Instructions for the task »
Rewrite the listing from the line with "860 (497, 1219)" up to and including the line with "3,456 (84, 1414)", swapping "Margin" for "Spread" and leaving everything else unchanged.

___

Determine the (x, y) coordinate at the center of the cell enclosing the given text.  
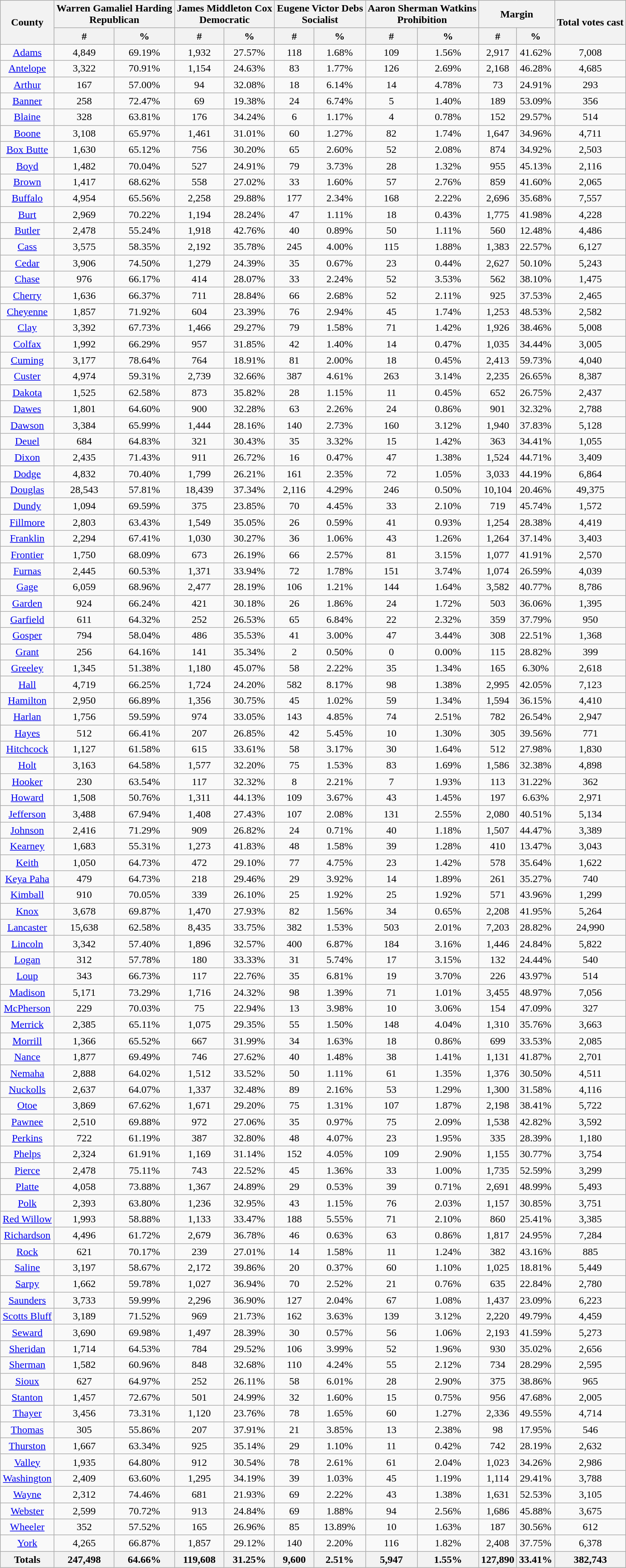
860 (497, 1219)
McPherson (27, 1009)
167 (84, 85)
59 (391, 701)
501 (199, 1398)
Margin (517, 14)
61.19% (144, 1138)
546 (590, 1430)
5,722 (590, 1106)
312 (84, 960)
0.43% (448, 214)
189 (497, 101)
2,679 (199, 1235)
34.96% (536, 133)
161 (294, 474)
2.61% (340, 1462)
Hamilton (27, 701)
33.52% (249, 1074)
Frontier (27, 555)
73.31% (144, 1414)
38.41% (536, 1106)
37.53% (536, 296)
70.05% (144, 895)
33.61% (249, 749)
472 (199, 863)
22.57% (536, 247)
230 (84, 782)
32 (294, 1398)
10,104 (497, 490)
4,228 (590, 214)
29.12% (249, 1544)
771 (590, 733)
6,378 (590, 1544)
18,439 (199, 490)
0.78% (448, 117)
2,627 (497, 263)
27.02% (249, 182)
3,456 (84, 1414)
70.04% (144, 166)
48.97% (536, 993)
Grant (27, 652)
3,754 (590, 1154)
18.81% (536, 1268)
0.37% (340, 1268)
400 (294, 944)
1,437 (497, 1301)
4,419 (590, 523)
2,385 (84, 1025)
3.85% (340, 1430)
35.05% (249, 523)
64.83% (144, 441)
26.53% (249, 620)
1,368 (590, 636)
2.26% (340, 409)
Brown (27, 182)
1.39% (340, 993)
70.22% (144, 214)
Saunders (27, 1301)
37.14% (536, 539)
Jefferson (27, 814)
Totals (27, 1560)
2,408 (497, 1544)
1,524 (497, 457)
930 (497, 1349)
4.24% (340, 1365)
29.52% (249, 1349)
118 (294, 52)
187 (497, 1528)
2,503 (590, 149)
784 (199, 1349)
Keith (27, 863)
1,662 (84, 1284)
29.46% (249, 879)
24.95% (536, 1235)
4,040 (590, 360)
Johnson (27, 830)
30.18% (249, 603)
2.76% (448, 182)
3.06% (448, 1009)
1,993 (84, 1219)
Boyd (27, 166)
31.99% (249, 1041)
684 (84, 441)
2,409 (84, 1479)
27.62% (249, 1057)
3.17% (340, 749)
3.99% (340, 1349)
Custer (27, 376)
3,033 (497, 474)
1.68% (340, 52)
1,799 (199, 474)
5,822 (590, 944)
35.76% (536, 1025)
0.97% (340, 1122)
Dundy (27, 506)
1,035 (497, 344)
70.17% (144, 1252)
6,864 (590, 474)
3,163 (84, 766)
1.69% (448, 766)
113 (497, 782)
26.85% (249, 733)
29.20% (249, 1106)
180 (199, 960)
3,389 (590, 830)
69.19% (144, 52)
63.54% (144, 782)
44.71% (536, 457)
67.94% (144, 814)
58.88% (144, 1219)
Sherman (27, 1365)
1.24% (448, 1252)
3.53% (448, 279)
1,716 (199, 993)
2,080 (497, 814)
2.11% (448, 296)
4.07% (340, 1138)
Knox (27, 911)
363 (497, 441)
176 (199, 117)
328 (84, 117)
Dakota (27, 393)
38.10% (536, 279)
1.19% (448, 1479)
4.04% (448, 1025)
26.11% (249, 1381)
3.32% (340, 441)
2.35% (340, 474)
2,336 (497, 1414)
40.77% (536, 587)
3,108 (84, 133)
65.12% (144, 149)
1,926 (497, 328)
699 (497, 1041)
31.85% (249, 344)
52.53% (536, 1495)
2,193 (497, 1333)
722 (84, 1138)
8,435 (199, 928)
764 (199, 360)
58.35% (144, 247)
33.41% (536, 1560)
Loup (27, 976)
2,696 (497, 198)
1,724 (199, 684)
Rock (27, 1252)
160 (391, 425)
61.72% (144, 1235)
969 (199, 1317)
0.63% (340, 1235)
26.75% (536, 393)
29.27% (249, 328)
Clay (27, 328)
63.80% (144, 1203)
20.46% (536, 490)
1,030 (199, 539)
Sioux (27, 1381)
256 (84, 652)
74.50% (144, 263)
2.55% (448, 814)
Butler (27, 231)
41.83% (249, 847)
31.25% (249, 1560)
75.11% (144, 1171)
2,258 (199, 198)
64.60% (144, 409)
2.38% (448, 1430)
421 (199, 603)
3.16% (448, 944)
1,507 (497, 830)
46.28% (536, 69)
1,830 (590, 749)
5,134 (590, 814)
1,367 (199, 1187)
60.53% (144, 571)
1,667 (84, 1446)
2,950 (84, 701)
64.16% (144, 652)
1,311 (199, 798)
56 (391, 1333)
57.81% (144, 490)
2,917 (497, 52)
19 (391, 976)
3,392 (84, 328)
19.38% (249, 101)
53.09% (536, 101)
1,877 (84, 1057)
58.67% (144, 1268)
36.15% (536, 701)
James Middleton CoxDemocratic (225, 14)
6.81% (340, 976)
3.14% (448, 376)
66.37% (144, 296)
2,085 (590, 1041)
2.73% (340, 425)
1,194 (199, 214)
Stanton (27, 1398)
4,486 (590, 231)
2,235 (497, 376)
4,265 (84, 1544)
1.28% (448, 847)
874 (497, 149)
51.38% (144, 668)
35.27% (536, 879)
2.69% (448, 69)
49,375 (590, 490)
3,043 (590, 847)
71.52% (144, 1317)
8,786 (590, 587)
78.64% (144, 360)
1,131 (497, 1057)
1.35% (448, 1074)
3.70% (448, 976)
1,508 (84, 798)
239 (199, 1252)
226 (497, 976)
32.28% (249, 409)
335 (497, 1138)
22.52% (249, 1171)
1,446 (497, 944)
31.22% (536, 782)
1,636 (84, 296)
64.02% (144, 1074)
28.24% (249, 214)
63.34% (144, 1446)
35.82% (249, 393)
1,896 (199, 944)
974 (199, 717)
4.45% (340, 506)
627 (84, 1381)
3,385 (590, 1219)
32.68% (249, 1365)
3,455 (497, 993)
1.02% (340, 701)
1,027 (199, 1284)
2,192 (199, 247)
126 (391, 69)
0.67% (340, 263)
Boone (27, 133)
5,008 (590, 328)
4,974 (84, 376)
1.45% (448, 798)
1,444 (199, 425)
26.65% (536, 376)
901 (497, 409)
31.58% (536, 1090)
1,466 (199, 328)
58.04% (144, 636)
33.05% (249, 717)
2,413 (497, 360)
32.80% (249, 1138)
13.89% (340, 1528)
4.78% (448, 85)
59.78% (144, 1284)
3,733 (84, 1301)
28.16% (249, 425)
County (27, 22)
45.13% (536, 166)
3,409 (590, 457)
2,435 (84, 457)
26.54% (536, 717)
13.47% (536, 847)
30.43% (249, 441)
Cheyenne (27, 312)
Total votes cast (590, 22)
Merrick (27, 1025)
1,366 (84, 1041)
Platte (27, 1187)
1,992 (84, 344)
3,869 (84, 1106)
1,525 (84, 393)
2,739 (199, 376)
29.35% (249, 1025)
57.00% (144, 85)
Franklin (27, 539)
7 (391, 782)
Nemaha (27, 1074)
1.50% (340, 1025)
67.73% (144, 328)
261 (497, 879)
34.24% (249, 117)
31.14% (249, 1154)
1,686 (497, 1511)
2,691 (497, 1187)
1,310 (497, 1025)
47.68% (536, 1398)
1,817 (497, 1235)
188 (294, 1219)
2,986 (590, 1462)
35.64% (536, 863)
64.53% (144, 1349)
1,549 (199, 523)
1.82% (448, 1544)
4,832 (84, 474)
37.34% (249, 490)
540 (590, 960)
Kearney (27, 847)
16 (294, 457)
1.08% (448, 1301)
0.44% (448, 263)
64.32% (144, 620)
Antelope (27, 69)
1.31% (340, 1106)
1,094 (84, 506)
37.75% (536, 1544)
30.75% (249, 701)
2.68% (340, 296)
3.67% (340, 798)
4.05% (340, 1154)
2,570 (590, 555)
2,599 (84, 1511)
Red Willow (27, 1219)
479 (84, 879)
3,005 (590, 344)
965 (590, 1381)
0 (391, 652)
12.48% (536, 231)
Gosper (27, 636)
4.75% (340, 863)
Garfield (27, 620)
3.44% (448, 636)
2.20% (340, 1544)
3,675 (590, 1511)
2,477 (199, 587)
1,127 (84, 749)
1,154 (199, 69)
558 (199, 182)
34.44% (536, 344)
45.07% (249, 668)
Adams (27, 52)
4.61% (340, 376)
3,788 (590, 1479)
1.36% (340, 1171)
184 (391, 944)
2,637 (84, 1090)
2,632 (590, 1446)
Polk (27, 1203)
956 (497, 1398)
Burt (27, 214)
6.84% (340, 620)
2,947 (590, 717)
26.72% (249, 457)
69.59% (144, 506)
36.78% (249, 1235)
1,114 (497, 1479)
218 (199, 879)
0.57% (340, 1333)
Thurston (27, 1446)
Pawnee (27, 1122)
0.76% (448, 1284)
1.93% (448, 782)
3,582 (497, 587)
37.91% (249, 1430)
2,445 (84, 571)
Nuckolls (27, 1090)
Gage (27, 587)
2,618 (590, 668)
1.32% (448, 166)
4,039 (590, 571)
604 (199, 312)
Logan (27, 960)
Dawes (27, 409)
64.97% (144, 1381)
168 (391, 198)
2,168 (497, 69)
7,284 (590, 1235)
667 (199, 1041)
33.75% (249, 928)
71.92% (144, 312)
29.10% (249, 863)
4,496 (84, 1235)
1,050 (84, 863)
63.81% (144, 117)
885 (590, 1252)
578 (497, 863)
177 (294, 198)
1,631 (497, 1495)
21.93% (249, 1495)
3.74% (448, 571)
65.56% (144, 198)
912 (199, 1462)
Richardson (27, 1235)
5 (391, 101)
41.95% (536, 911)
258 (84, 101)
2.12% (448, 1365)
Douglas (27, 490)
34.92% (536, 149)
1,074 (497, 571)
York (27, 1544)
1,801 (84, 409)
Dixon (27, 457)
3,592 (590, 1122)
2,393 (84, 1203)
25.41% (536, 1219)
1,512 (199, 1074)
4,511 (590, 1074)
32.66% (249, 376)
26.96% (249, 1528)
746 (199, 1057)
2,971 (590, 798)
Webster (27, 1511)
Cedar (27, 263)
9,600 (294, 1560)
3,342 (84, 944)
Howard (27, 798)
61.91% (144, 1154)
116 (391, 1544)
35.02% (536, 1349)
743 (199, 1171)
2.60% (340, 149)
27.01% (249, 1252)
32.38% (536, 766)
4,459 (590, 1317)
38.46% (536, 328)
Greeley (27, 668)
611 (84, 620)
6.87% (340, 944)
711 (199, 296)
4,685 (590, 69)
36.90% (249, 1301)
32.20% (249, 766)
2,324 (84, 1154)
1,475 (590, 279)
1.18% (448, 830)
719 (497, 506)
Cherry (27, 296)
1,133 (199, 1219)
20 (294, 1268)
Aaron Sherman WatkinsProhibition (422, 14)
27.93% (249, 911)
44.47% (536, 830)
3,751 (590, 1203)
247,498 (84, 1560)
782 (497, 717)
Kimball (27, 895)
Valley (27, 1462)
Sarpy (27, 1284)
2,803 (84, 523)
68.96% (144, 587)
70.03% (144, 1009)
35.68% (536, 198)
60.96% (144, 1365)
1,647 (497, 133)
48.99% (536, 1187)
42.82% (536, 1122)
2.56% (448, 1511)
43.16% (536, 1252)
1.29% (448, 1090)
4,719 (84, 684)
41.98% (536, 214)
36.06% (536, 603)
1.26% (448, 539)
3,105 (590, 1495)
Colfax (27, 344)
70.40% (144, 474)
1,572 (590, 506)
3,690 (84, 1333)
Deuel (27, 441)
0.59% (340, 523)
6,059 (84, 587)
Lancaster (27, 928)
Buffalo (27, 198)
37.83% (536, 425)
47.09% (536, 1009)
2.01% (448, 928)
3,197 (84, 1268)
4,711 (590, 133)
0.65% (448, 911)
4,898 (590, 766)
2,065 (590, 182)
24.89% (249, 1187)
59.31% (144, 376)
32.48% (249, 1090)
1,630 (84, 149)
3,678 (84, 911)
24.20% (249, 684)
1,735 (497, 1171)
1.55% (448, 1560)
1,482 (84, 166)
3,384 (84, 425)
7,203 (497, 928)
1,775 (497, 214)
197 (497, 798)
5.45% (340, 733)
308 (497, 636)
148 (391, 1025)
5,264 (590, 911)
33.94% (249, 571)
31 (294, 960)
1,157 (497, 1203)
794 (84, 636)
Madison (27, 993)
1,299 (590, 895)
2,172 (199, 1268)
1,918 (199, 231)
356 (590, 101)
486 (199, 636)
24.63% (249, 69)
1,264 (497, 539)
35.34% (249, 652)
131 (391, 814)
1,940 (497, 425)
1,254 (497, 523)
Warren Gamaliel HardingRepublican (114, 14)
127,890 (497, 1560)
3,189 (84, 1317)
1.86% (340, 603)
23.76% (249, 1414)
362 (590, 782)
30.20% (249, 149)
913 (199, 1511)
49.55% (536, 1414)
Harlan (27, 717)
2.32% (448, 620)
15,638 (84, 928)
2.09% (448, 1122)
1,935 (84, 1462)
Hitchcock (27, 749)
43.97% (536, 976)
972 (199, 1122)
59.73% (536, 360)
41.62% (536, 52)
582 (294, 684)
27.06% (249, 1122)
1,077 (497, 555)
2,788 (590, 409)
1,236 (199, 1203)
1.03% (340, 1479)
Thomas (27, 1430)
976 (84, 279)
3.98% (340, 1009)
1.00% (448, 1171)
2,198 (497, 1106)
527 (199, 166)
2.24% (340, 279)
343 (84, 976)
7,123 (590, 684)
2,312 (84, 1495)
293 (590, 85)
1,300 (497, 1090)
85 (294, 1528)
50.10% (536, 263)
71.43% (144, 457)
1,538 (497, 1122)
32.57% (249, 944)
36 (294, 539)
61.58% (144, 749)
1,055 (590, 441)
1,383 (497, 247)
41.87% (536, 1057)
Otoe (27, 1106)
5,449 (590, 1268)
910 (84, 895)
5.55% (340, 1219)
139 (391, 1317)
Garden (27, 603)
65.11% (144, 1025)
3,299 (590, 1171)
4,954 (84, 198)
141 (199, 652)
2,888 (84, 1074)
35.53% (249, 636)
154 (497, 1009)
26.82% (249, 830)
1,345 (84, 668)
1,025 (497, 1268)
Cuming (27, 360)
1,371 (199, 571)
59.59% (144, 717)
848 (199, 1365)
3.92% (340, 879)
40.51% (536, 814)
66.24% (144, 603)
1.89% (448, 879)
Chase (27, 279)
1,273 (199, 847)
859 (497, 182)
2.52% (340, 1284)
64.58% (144, 766)
70.72% (144, 1511)
0.93% (448, 523)
24.32% (249, 993)
7,056 (590, 993)
0.00% (448, 652)
3,906 (84, 263)
1.01% (448, 993)
5.74% (340, 960)
352 (84, 1528)
48.53% (536, 312)
0.53% (340, 1187)
27.98% (536, 749)
1.72% (448, 603)
66.17% (144, 279)
2,510 (84, 1122)
41.91% (536, 555)
23.09% (536, 1301)
30.54% (249, 1462)
Box Butte (27, 149)
2,296 (199, 1301)
950 (590, 620)
900 (199, 409)
4,058 (84, 1187)
1.48% (340, 1057)
132 (497, 960)
162 (294, 1317)
38.86% (536, 1381)
38 (391, 1057)
Washington (27, 1479)
562 (497, 279)
Wheeler (27, 1528)
29.57% (536, 117)
1,337 (199, 1090)
4,116 (590, 1090)
6.14% (340, 85)
7,008 (590, 52)
1,253 (497, 312)
34.19% (249, 1479)
1,155 (497, 1154)
5,171 (84, 993)
1,023 (497, 1462)
66.25% (144, 684)
339 (199, 895)
1.96% (448, 1349)
57.40% (144, 944)
1,356 (199, 701)
2.00% (340, 360)
2,780 (590, 1284)
32.95% (249, 1203)
911 (199, 457)
2,437 (590, 393)
89 (294, 1090)
873 (199, 393)
3.00% (340, 636)
22.51% (536, 636)
Hooker (27, 782)
30.27% (249, 539)
571 (497, 895)
24.44% (536, 960)
924 (84, 603)
Eugene Victor DebsSocialist (320, 14)
64.07% (144, 1090)
1,671 (199, 1106)
41.60% (536, 182)
32.08% (249, 85)
6.30% (536, 668)
42.05% (536, 684)
382,743 (590, 1560)
33.53% (536, 1041)
1,461 (199, 133)
1.30% (448, 733)
1.87% (448, 1106)
28.38% (536, 523)
1,577 (199, 766)
5,273 (590, 1333)
66.41% (144, 733)
2 (294, 652)
66.29% (144, 344)
1.21% (340, 587)
144 (391, 587)
3,488 (84, 814)
263 (391, 376)
45.88% (536, 1511)
5,493 (590, 1187)
49.79% (536, 1317)
73 (497, 85)
36.94% (249, 1284)
742 (497, 1446)
740 (590, 879)
0.42% (448, 1446)
74 (391, 717)
24.99% (249, 1398)
30.77% (536, 1154)
6.01% (340, 1381)
63.43% (144, 523)
18.91% (249, 360)
2,005 (590, 1398)
Sheridan (27, 1349)
45.74% (536, 506)
Dawson (27, 425)
410 (497, 847)
26.59% (536, 571)
1,279 (199, 263)
1.17% (340, 117)
681 (199, 1495)
1.05% (448, 474)
28.29% (536, 1365)
756 (199, 149)
1,756 (84, 717)
37.79% (536, 620)
1,932 (199, 52)
2.94% (340, 312)
69.87% (144, 911)
24.39% (249, 263)
Keya Paha (27, 879)
1,457 (84, 1398)
69.49% (144, 1057)
1,120 (199, 1414)
Phelps (27, 1154)
1,683 (84, 847)
4,849 (84, 52)
28.84% (249, 296)
55.86% (144, 1430)
359 (497, 620)
3,575 (84, 247)
27.43% (249, 814)
57 (391, 182)
43.96% (536, 895)
42.76% (249, 231)
2.34% (340, 198)
39.56% (536, 733)
4.00% (340, 247)
2,656 (590, 1349)
1,750 (84, 555)
414 (199, 279)
Holt (27, 766)
30.50% (536, 1074)
6,127 (590, 247)
1,582 (84, 1365)
245 (294, 247)
4.85% (340, 717)
59.99% (144, 1301)
67 (391, 1301)
65.97% (144, 133)
909 (199, 830)
22.76% (249, 976)
8,387 (590, 376)
3.63% (340, 1317)
1,594 (497, 701)
621 (84, 1252)
8.17% (340, 684)
0.89% (340, 231)
615 (199, 749)
612 (590, 1528)
33.47% (249, 1219)
Furnas (27, 571)
560 (497, 231)
55.31% (144, 847)
8 (294, 782)
3.73% (340, 166)
2.21% (340, 782)
Hall (27, 684)
44.13% (249, 798)
34.41% (536, 441)
57.52% (144, 1528)
673 (199, 555)
321 (199, 441)
22.84% (536, 1284)
26.19% (249, 555)
Pierce (27, 1171)
6 (294, 117)
52.59% (536, 1171)
30.56% (536, 1528)
31.01% (249, 133)
2,208 (497, 911)
1,622 (590, 863)
26.10% (249, 895)
2,995 (497, 684)
2,595 (590, 1365)
22.94% (249, 1009)
Dodge (27, 474)
39.86% (249, 1268)
957 (199, 344)
53 (391, 1090)
26.21% (249, 474)
74.46% (144, 1495)
327 (590, 1009)
1.41% (448, 1057)
1,169 (199, 1154)
Wayne (27, 1495)
1,497 (199, 1333)
50.76% (144, 798)
5,128 (590, 425)
65.52% (144, 1041)
73.88% (144, 1187)
57.78% (144, 960)
64.80% (144, 1462)
63.60% (144, 1479)
1,376 (497, 1074)
127 (294, 1301)
28.07% (249, 279)
1.95% (448, 1138)
33.33% (249, 960)
71.29% (144, 830)
7,557 (590, 198)
72.67% (144, 1398)
Fillmore (27, 523)
68.62% (144, 182)
30.85% (536, 1203)
110 (294, 1365)
1.65% (340, 1414)
Banner (27, 101)
151 (391, 571)
Perkins (27, 1138)
2.16% (340, 1090)
77 (294, 863)
6,223 (590, 1301)
65.99% (144, 425)
35.78% (249, 247)
2,416 (84, 830)
Nance (27, 1057)
3,322 (84, 69)
652 (497, 393)
72.47% (144, 101)
1.77% (340, 69)
399 (590, 652)
Cass (27, 247)
4,714 (590, 1414)
Scotts Bluff (27, 1317)
46 (294, 1235)
73.29% (144, 993)
Morrill (27, 1041)
246 (391, 490)
Arthur (27, 85)
66.73% (144, 976)
23.39% (249, 312)
1,395 (590, 603)
6.63% (536, 798)
2,582 (590, 312)
Blaine (27, 117)
24,990 (590, 928)
1,295 (199, 1479)
1,586 (497, 766)
1,470 (199, 911)
70.91% (144, 69)
Saline (27, 1268)
29.41% (536, 1479)
3,177 (84, 360)
1,714 (84, 1349)
41.59% (536, 1333)
3,403 (590, 539)
1.78% (340, 571)
64.66% (144, 1560)
1,417 (84, 182)
2.57% (340, 555)
635 (497, 1284)
21.73% (249, 1317)
67.41% (144, 539)
6.74% (340, 101)
734 (497, 1365)
1,408 (199, 814)
4 (391, 117)
2,220 (497, 1317)
119,608 (199, 1560)
2,969 (84, 214)
55.24% (144, 231)
0.75% (448, 1398)
34.26% (536, 1462)
4.29% (340, 490)
29.88% (249, 198)
5,947 (391, 1560)
Seward (27, 1333)
22 (391, 620)
67.62% (144, 1106)
28,543 (84, 490)
68.09% (144, 555)
1,075 (199, 1025)
2.03% (448, 1203)
4,410 (590, 701)
Hayes (27, 733)
17.95% (536, 1430)
69.98% (144, 1333)
Lincoln (27, 944)
229 (84, 1009)
3,663 (590, 1025)
17 (391, 960)
27.57% (249, 52)
69.88% (144, 1122)
35.14% (249, 1446)
44.19% (536, 474)
66.87% (144, 1544)
Thayer (27, 1414)
23.85% (249, 506)
955 (497, 166)
2,465 (590, 296)
2,294 (84, 539)
5,243 (590, 263)
66.89% (144, 701)
2,701 (590, 1057)
143 (294, 717)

___

Exercise answer »
860 (497, 1219)
McPherson (27, 1009)
167 (84, 85)
59 (391, 701)
501 (199, 1398)
Spread (517, 14)
61.19% (144, 1138)
546 (590, 1430)
5,722 (590, 1106)
312 (84, 960)
0.43% (448, 214)
189 (497, 101)
2,679 (199, 1235)
34.96% (536, 133)
161 (294, 474)
2.61% (340, 1462)
Hamilton (27, 701)
33.52% (249, 1074)
Frontier (27, 555)
73.31% (144, 1414)
38.41% (536, 1106)
37.53% (536, 296)
70.05% (144, 895)
33.61% (249, 749)
472 (199, 863)
22.57% (536, 247)
230 (84, 782)
32 (294, 1398)
10,104 (497, 490)
4,228 (590, 214)
29.12% (249, 1544)
771 (590, 733)
6,378 (590, 1544)
18,439 (199, 490)
0.78% (448, 117)
2,627 (497, 263)
27.02% (249, 182)
3,456 (84, 1414)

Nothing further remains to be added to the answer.